Your response should be every line from the entries that includes the string "window".

Document version comparisons:
▬▬▬

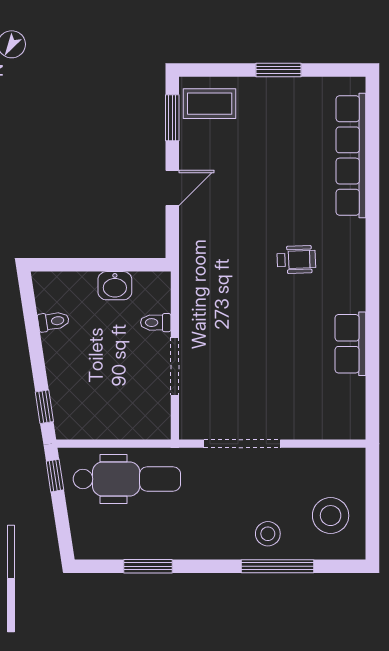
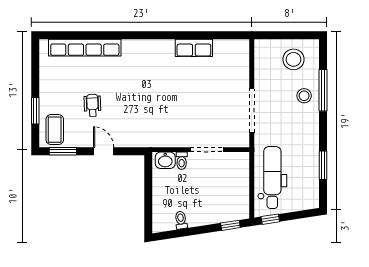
window: (279, 70) -> (35, 111), moved
wheelchair: (296, 260) -> (92, 105), moved
washbasin: (115, 286) -> (165, 160), moved, turned 90

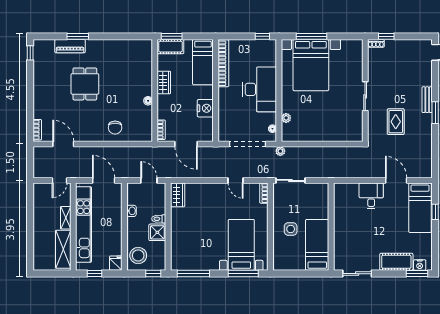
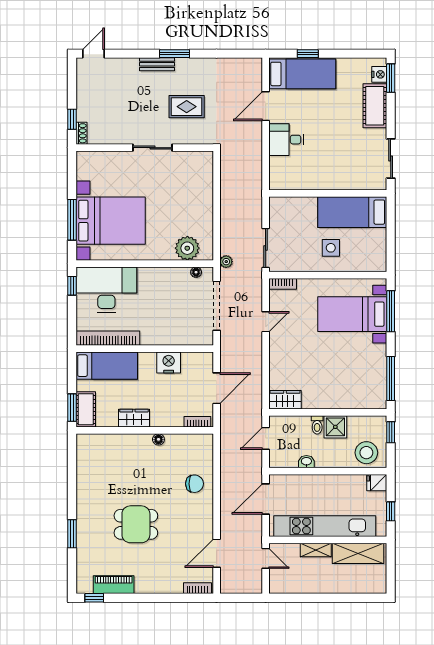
piano: (70, 46) -> (114, 585), moved, turned -90
desk: (260, 89) -> (106, 290), moved
plant: (286, 118) -> (187, 248), width x1.87, depth x1.87

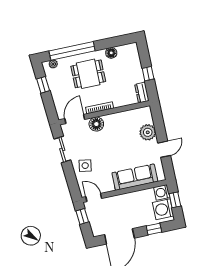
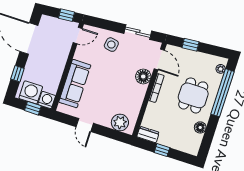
window: (43, 85) -> (191, 45), moved
plant: (148, 132) -> (120, 123), moved

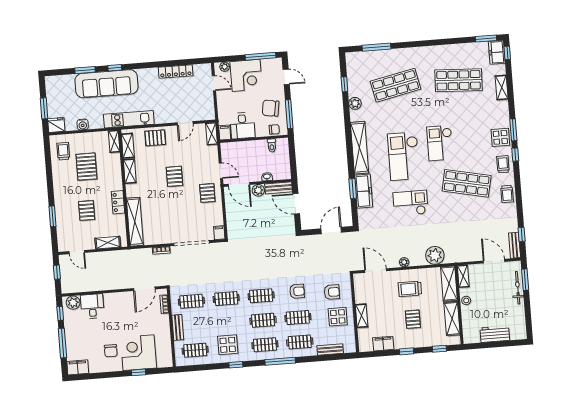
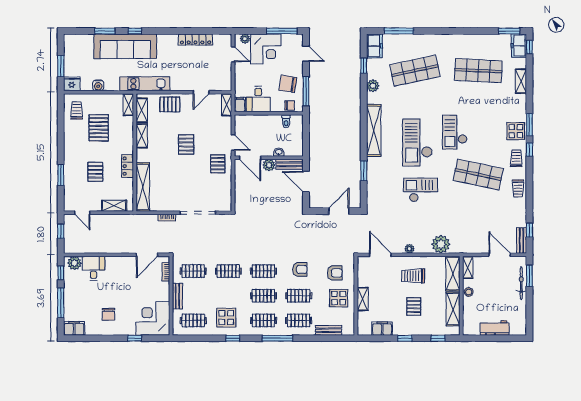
freezer: (364, 191) -> (374, 46), moved, width x0.71
filing cabinet: (219, 233) -> (227, 204), removed
corner desk: (139, 353) -> (153, 318), moved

▬▬▬

THE COMPLETED TASK >>
window: (279, 70) -> (35, 111), moved
window: (43, 85) -> (191, 45), moved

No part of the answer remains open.